- _Task objective_: Where an entry contains an image, skip the image and print the rest exactly.

- _Recorded data_:
■ ■ ■
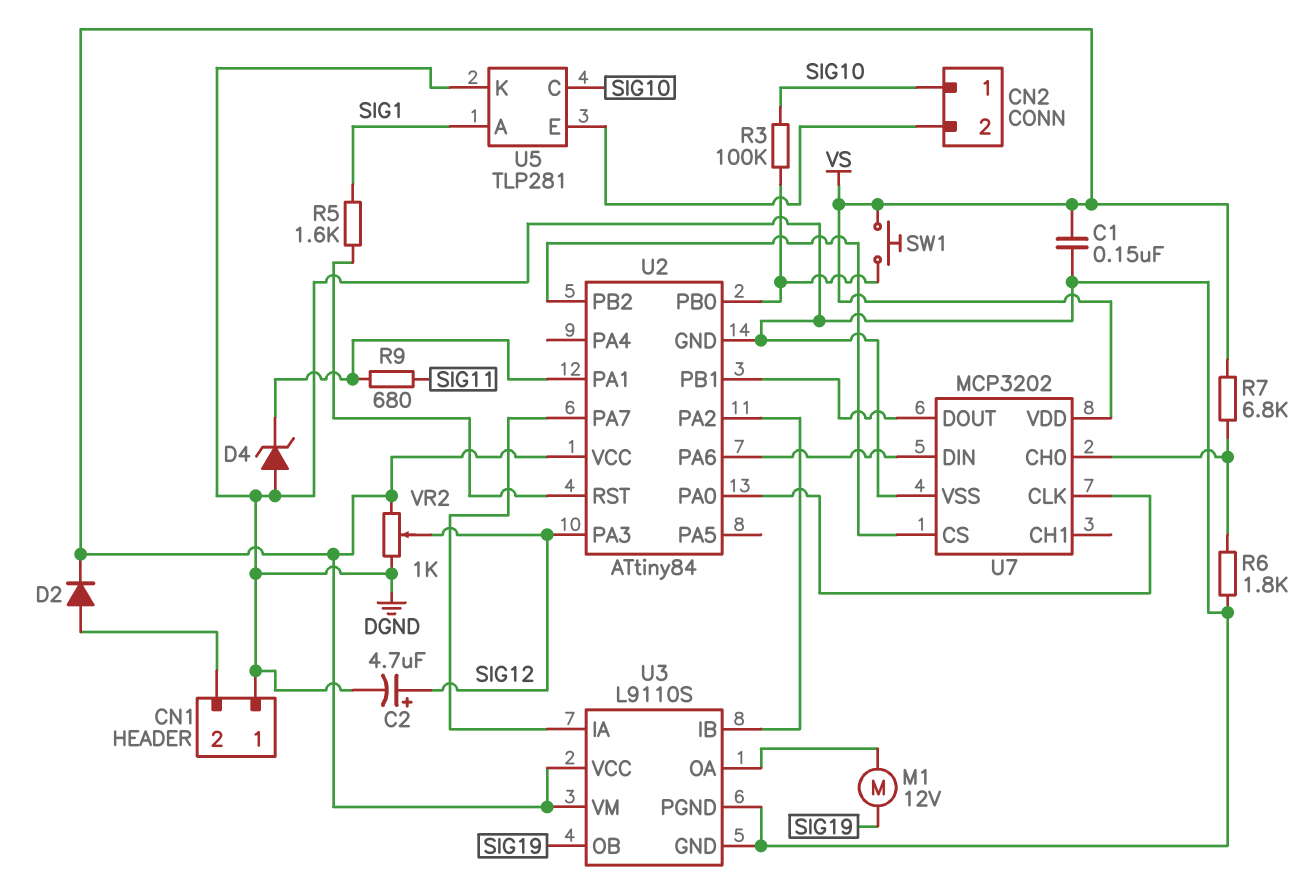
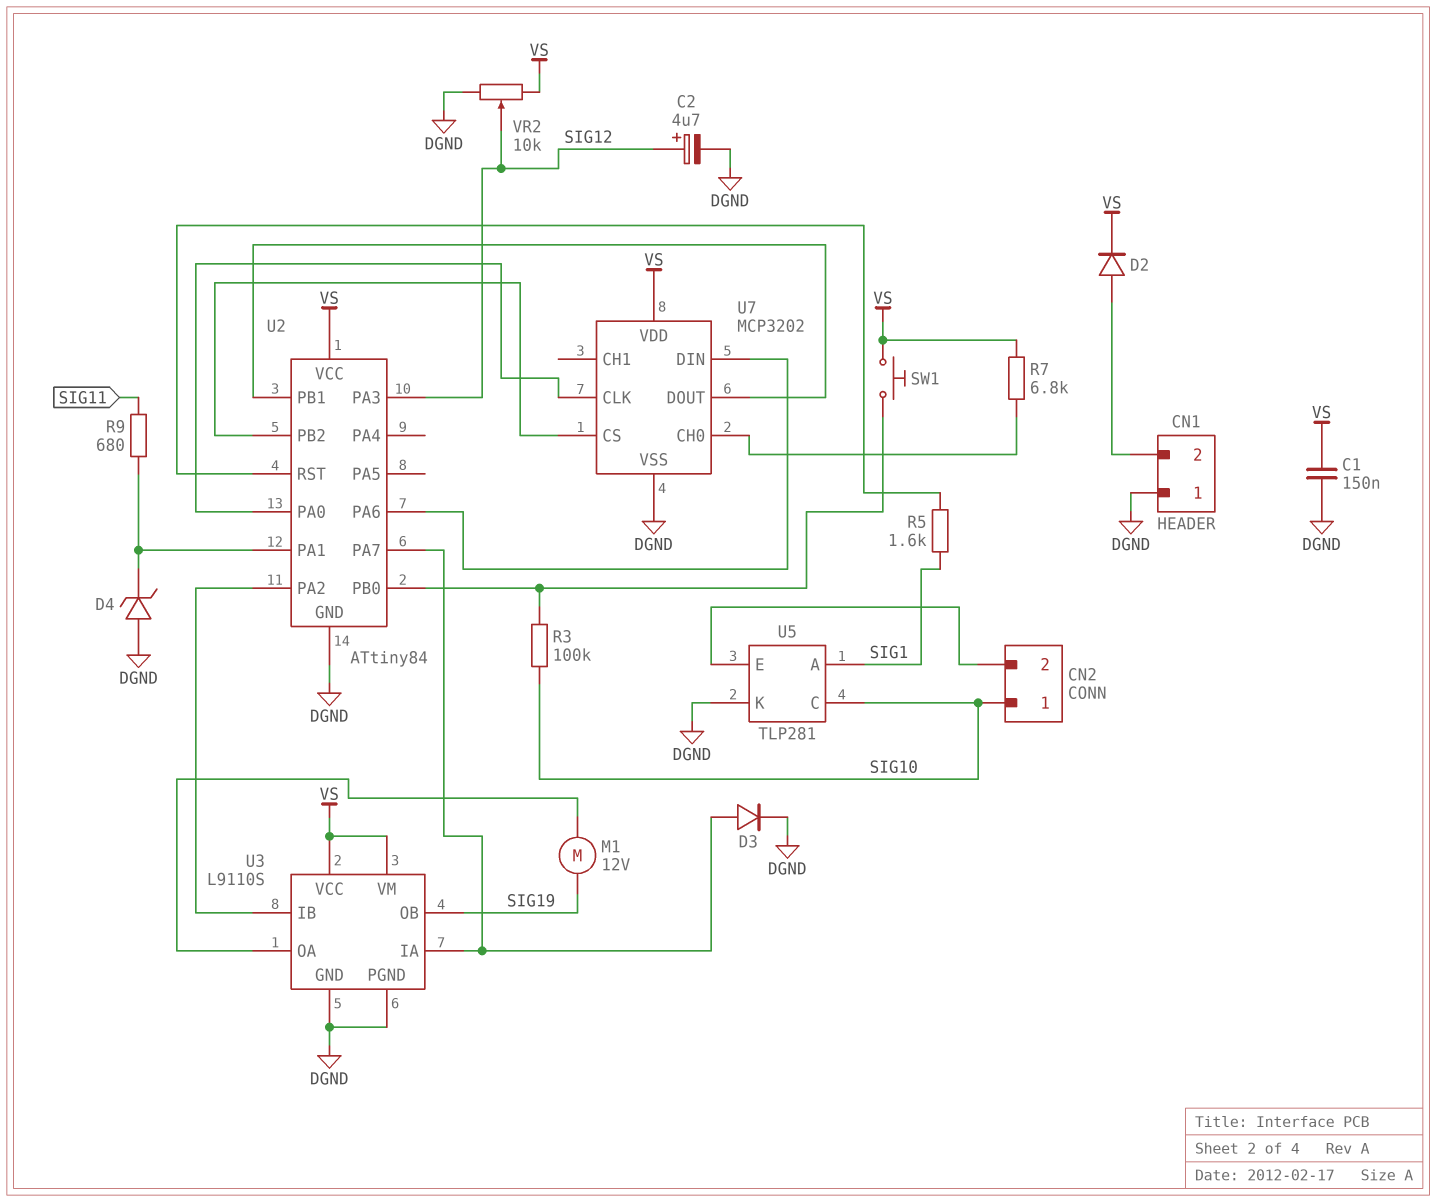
D3: none -> diode (A U2/PA7, K DGND)
R6: 1.8k (DGND, U7/CH0) -> none
VR2: 1k (DGND, VS, wiper SIG12) -> 10k (DGND, VS, wiper SIG12)

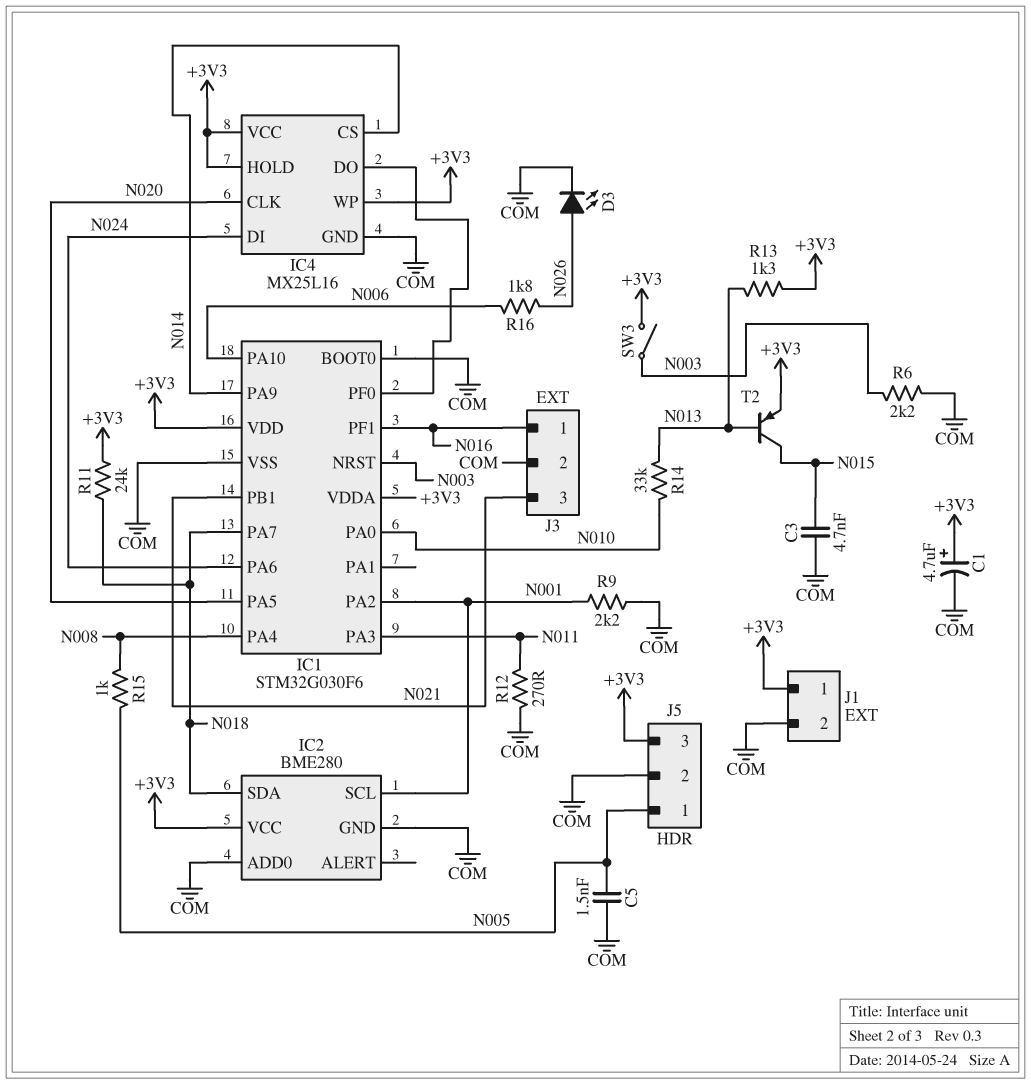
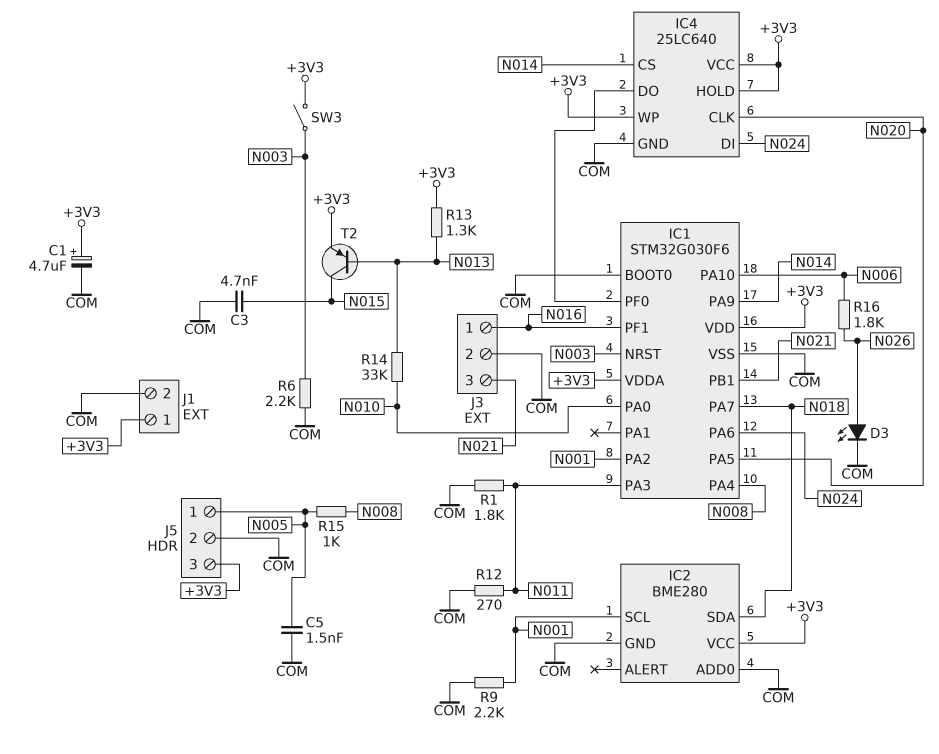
IC4: MX25L16 -> 25LC640
R1: none -> 1.8k (COM, N011)
R11: 24k (+3V3, N018) -> none

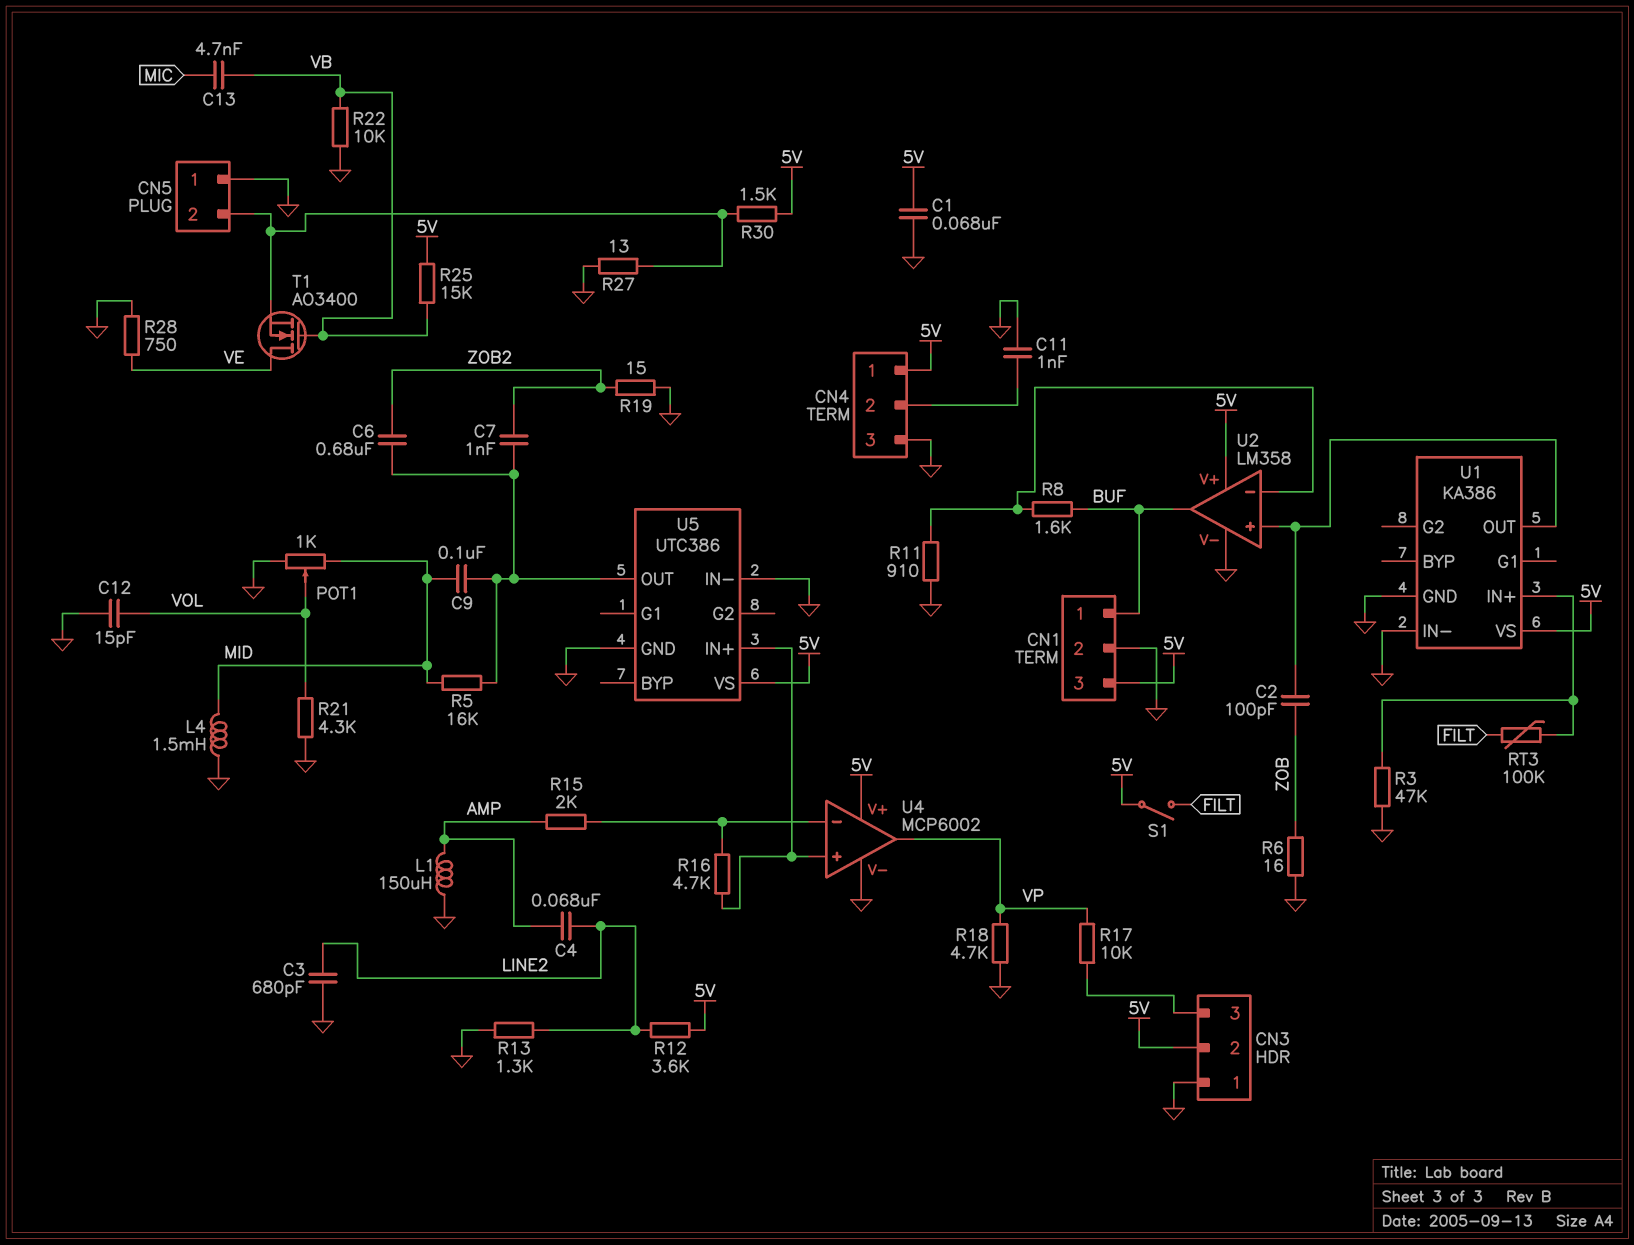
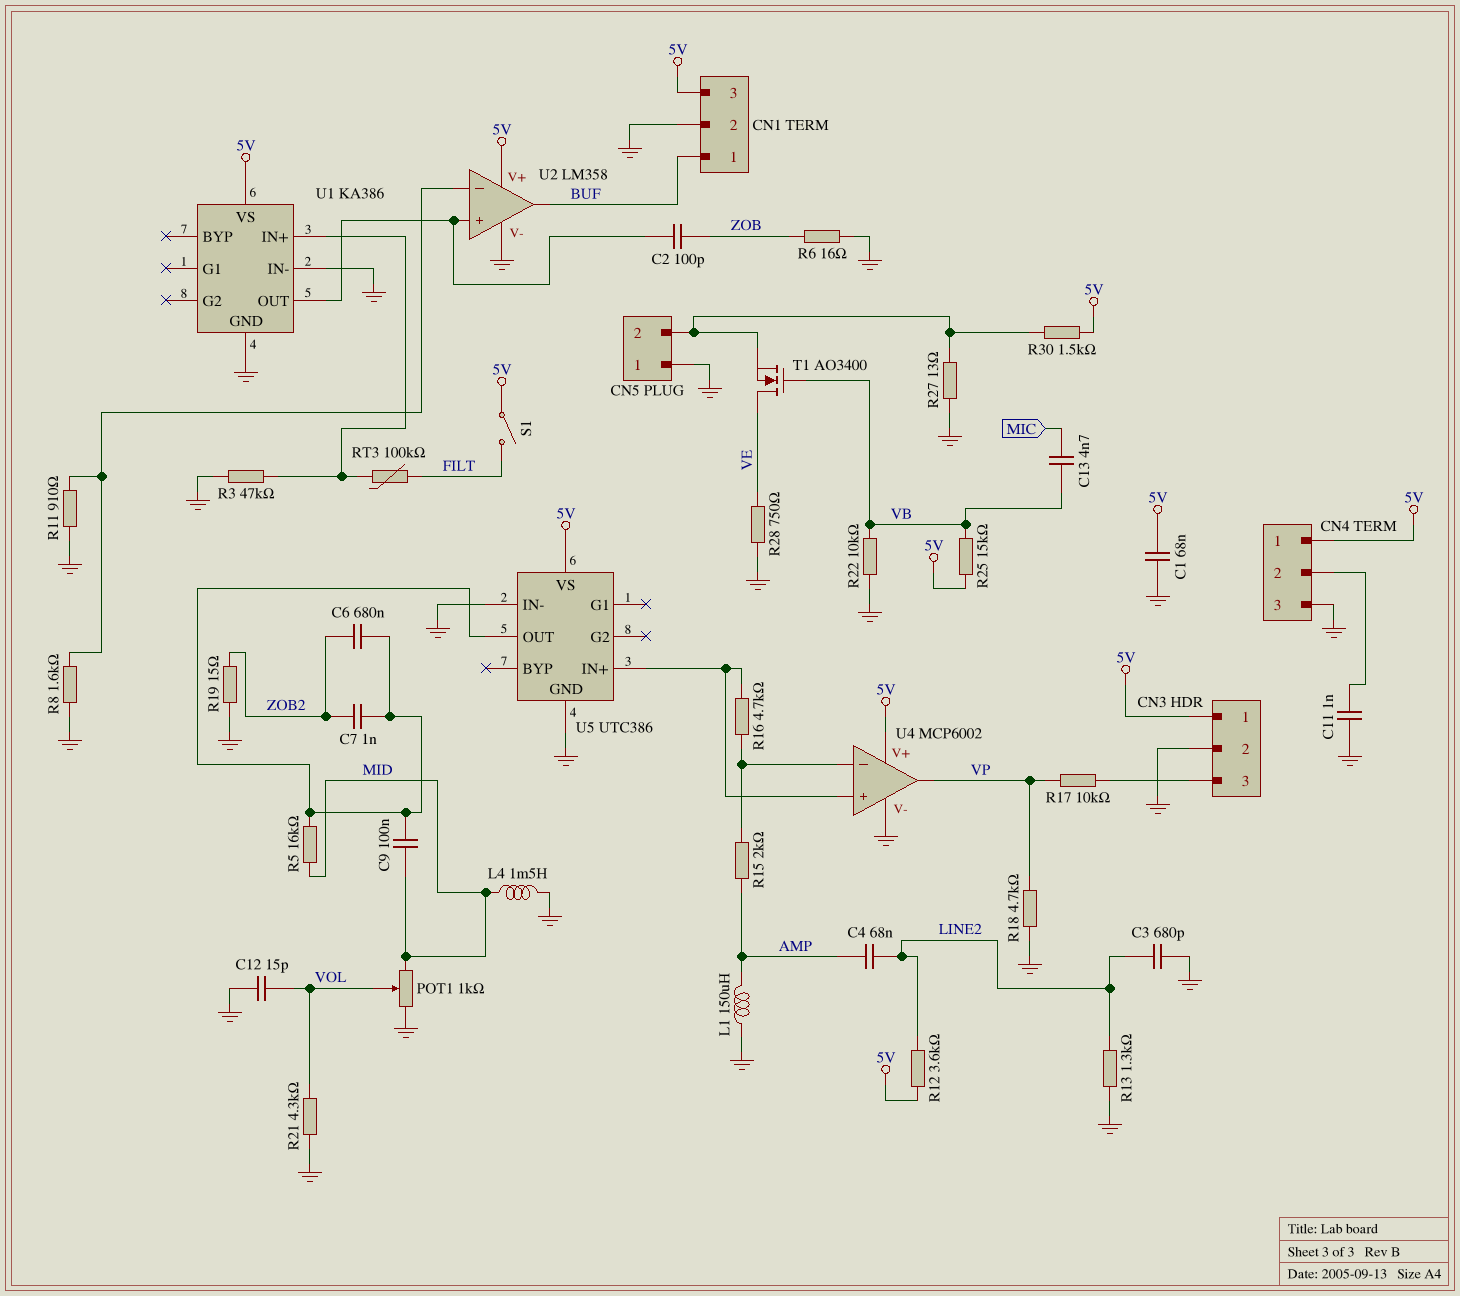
CN3 pin 1: GND -> 5V
CN3 pin 2: 5V -> GND
R8: 1.6k (BUF, U2/in-) -> 1.6k (GND, U2/in-)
■ ■ ■
- _Reply_:
D3: none -> diode (A U2/PA7, K DGND)
R6: 1.8k (DGND, U7/CH0) -> none
VR2: 1k (DGND, VS, wiper SIG12) -> 10k (DGND, VS, wiper SIG12)

IC4: MX25L16 -> 25LC640
R1: none -> 1.8k (COM, N011)
R11: 24k (+3V3, N018) -> none

CN3 pin 1: GND -> 5V
CN3 pin 2: 5V -> GND
R8: 1.6k (BUF, U2/in-) -> 1.6k (GND, U2/in-)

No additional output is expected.